**What the task requires**
The required output is the lines from the one with "green L-shape at" through the end of the data, repeated verbatim, with no pictures included.

**Extracted entries**
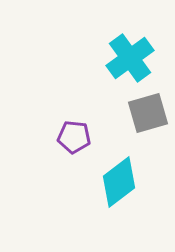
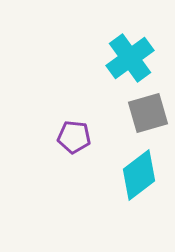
cyan diamond: moved 20 px right, 7 px up
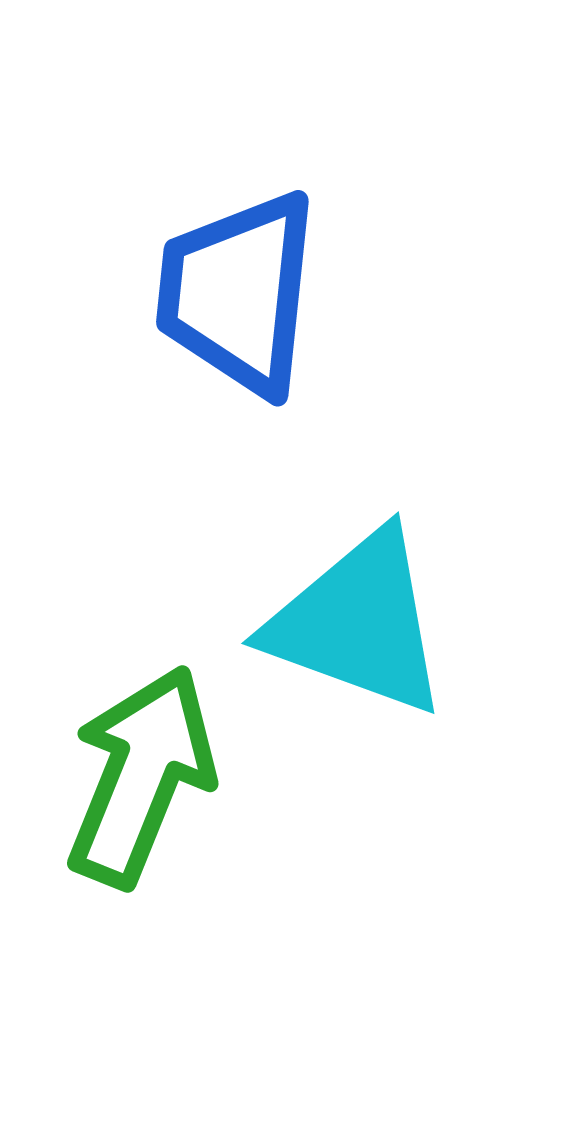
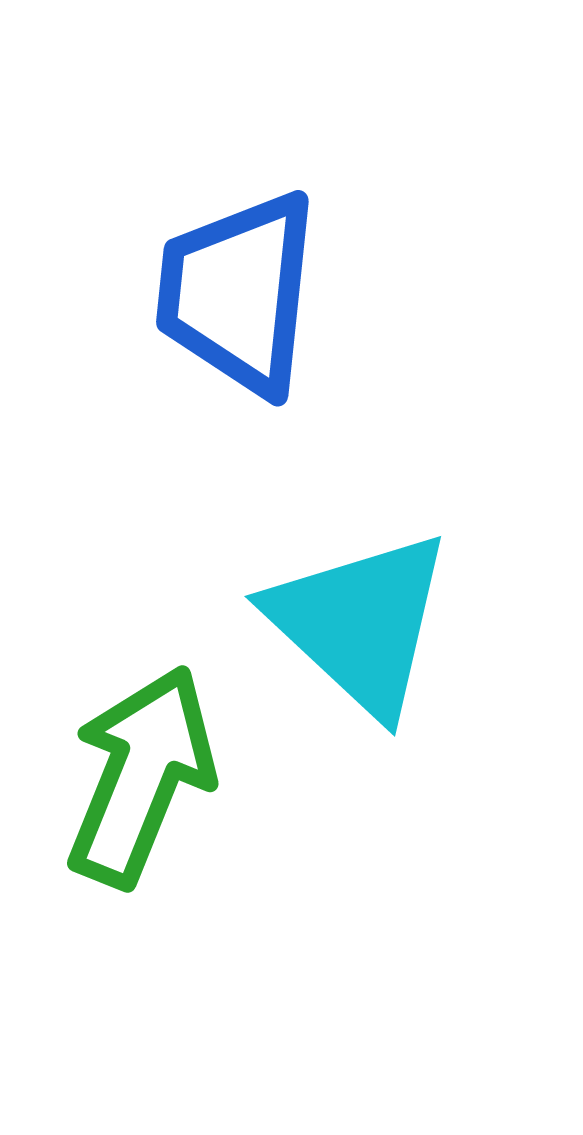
cyan triangle: moved 2 px right; rotated 23 degrees clockwise
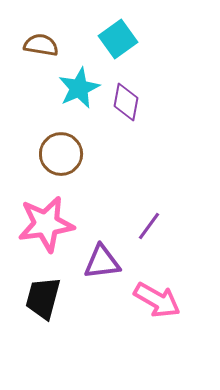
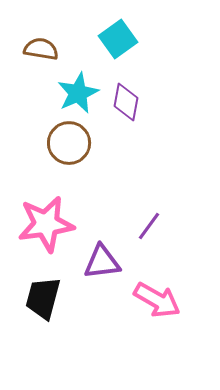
brown semicircle: moved 4 px down
cyan star: moved 1 px left, 5 px down
brown circle: moved 8 px right, 11 px up
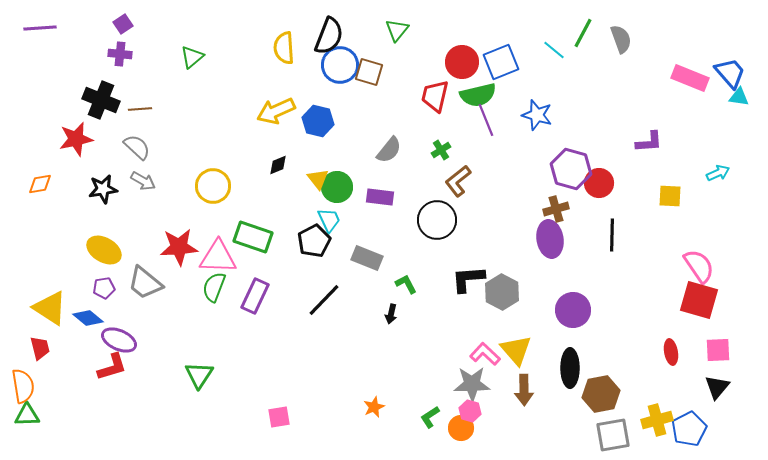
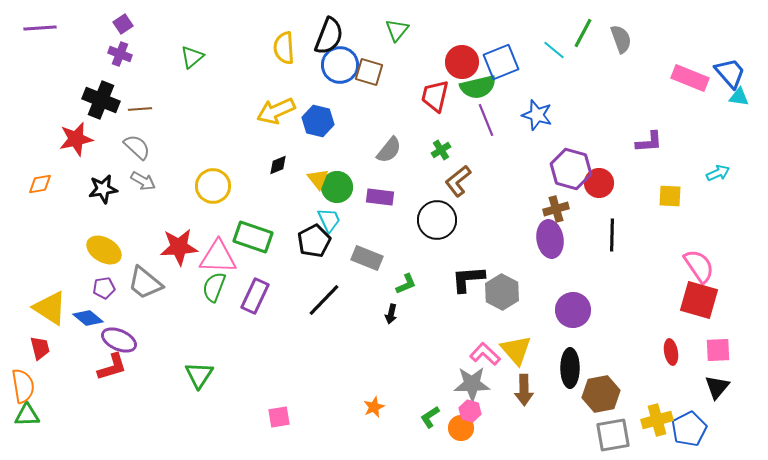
purple cross at (120, 54): rotated 15 degrees clockwise
green semicircle at (478, 95): moved 8 px up
green L-shape at (406, 284): rotated 95 degrees clockwise
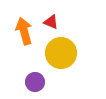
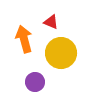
orange arrow: moved 8 px down
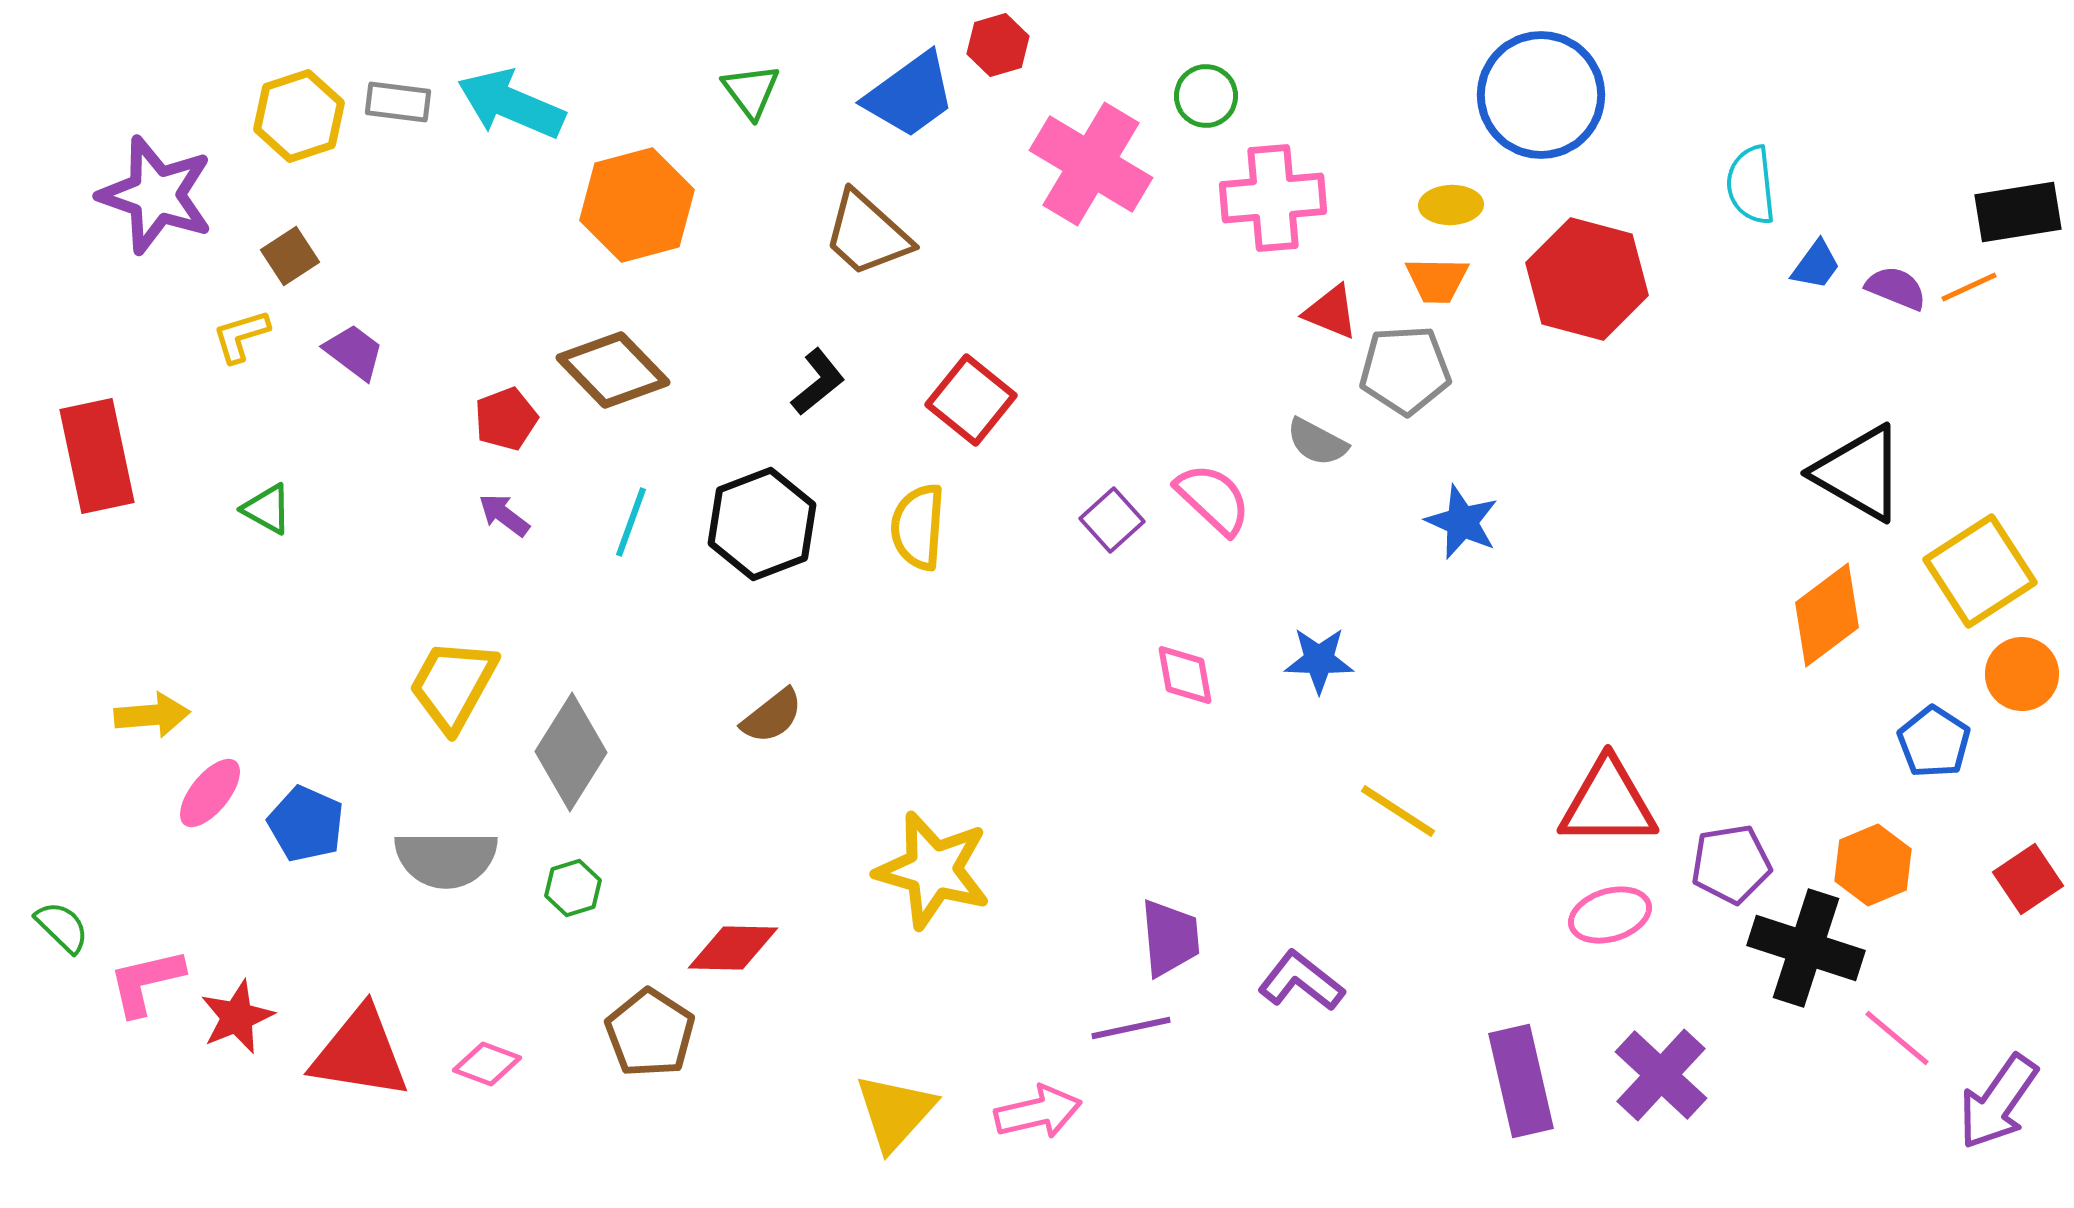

**Worked solution**
green L-shape at (406, 284): rotated 95 degrees clockwise
orange arrow: moved 8 px down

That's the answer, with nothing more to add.